EXERCISE GOAL → Give again, exactly as written, each line of the material below starting at the line that contains "red arrow: (129, 160) -> (156, 193), moved" and ending at the line that contains "pink diamond: (177, 178) -> (145, 212), moved". Both ends count, and no other line does.

╔══

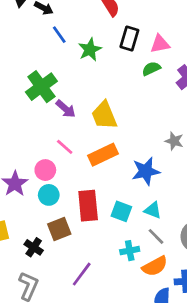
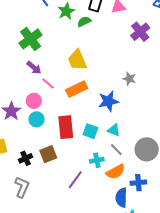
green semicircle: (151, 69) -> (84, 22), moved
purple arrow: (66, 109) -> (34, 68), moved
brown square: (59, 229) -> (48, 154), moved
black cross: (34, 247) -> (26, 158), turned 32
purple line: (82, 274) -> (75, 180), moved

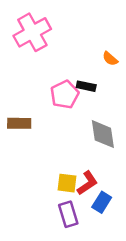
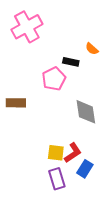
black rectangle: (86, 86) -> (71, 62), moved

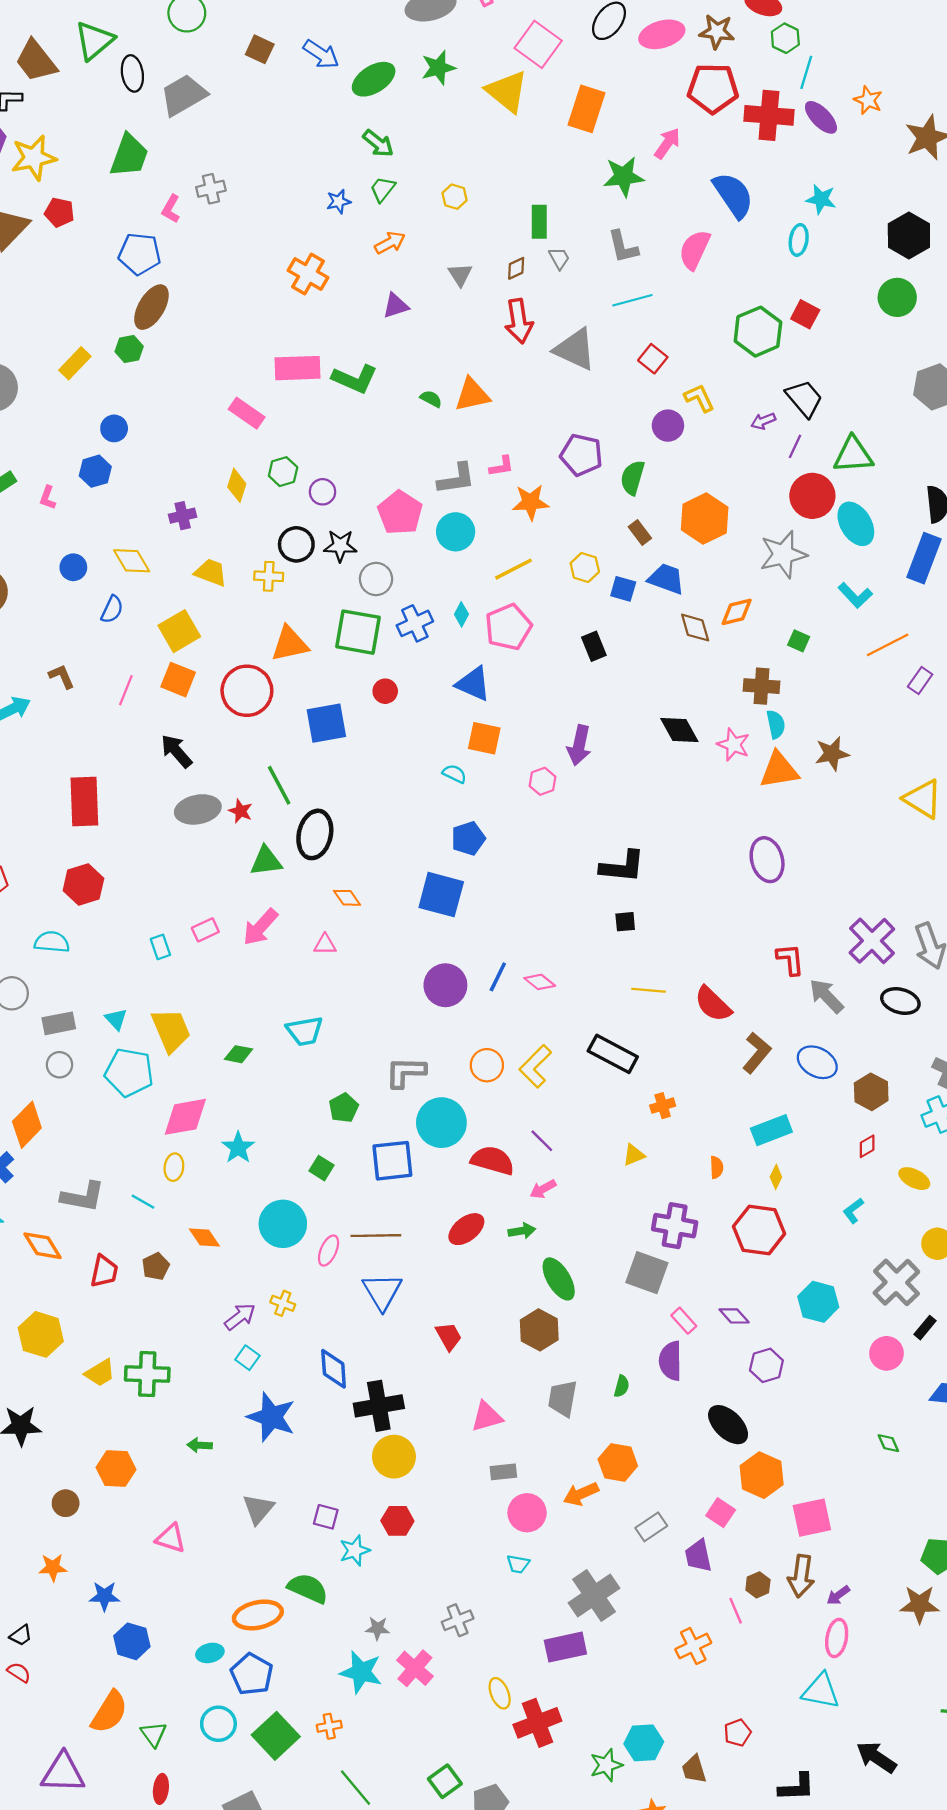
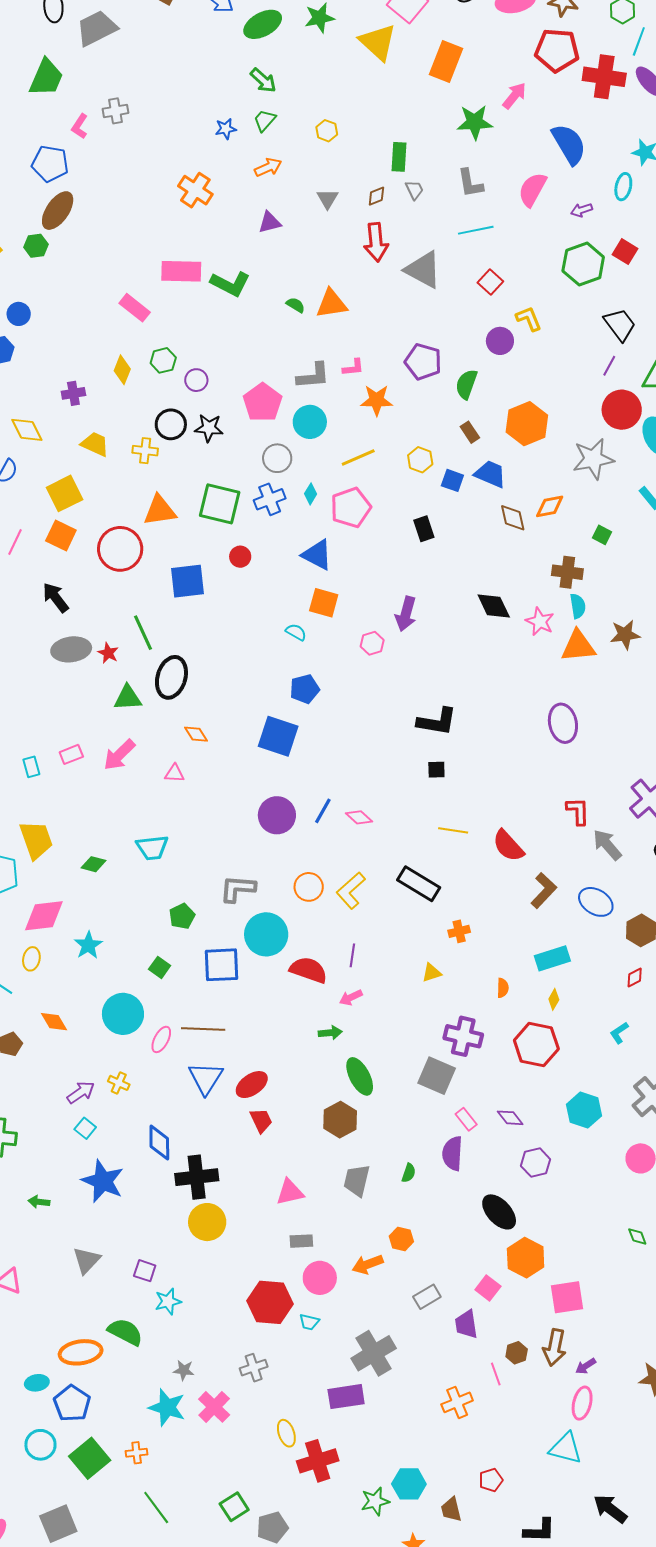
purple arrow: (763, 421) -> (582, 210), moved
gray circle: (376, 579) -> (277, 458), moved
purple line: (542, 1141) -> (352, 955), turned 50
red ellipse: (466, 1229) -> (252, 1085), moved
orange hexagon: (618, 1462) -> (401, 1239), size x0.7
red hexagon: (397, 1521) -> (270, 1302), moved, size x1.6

╚══
╔══

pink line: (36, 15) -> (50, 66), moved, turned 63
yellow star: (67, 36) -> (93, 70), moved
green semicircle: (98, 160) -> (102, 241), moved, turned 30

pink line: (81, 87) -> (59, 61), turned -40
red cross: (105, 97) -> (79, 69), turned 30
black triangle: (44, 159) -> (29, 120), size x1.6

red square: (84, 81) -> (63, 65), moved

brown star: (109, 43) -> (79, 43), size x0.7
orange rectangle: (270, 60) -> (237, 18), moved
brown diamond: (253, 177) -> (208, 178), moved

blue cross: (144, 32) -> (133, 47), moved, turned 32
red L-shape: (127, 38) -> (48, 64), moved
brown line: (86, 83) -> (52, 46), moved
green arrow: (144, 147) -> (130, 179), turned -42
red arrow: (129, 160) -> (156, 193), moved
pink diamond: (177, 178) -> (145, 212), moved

╚══

COMPLETED TASK →
red arrow: (129, 160) -> (156, 193), moved
pink diamond: (177, 178) -> (145, 212), moved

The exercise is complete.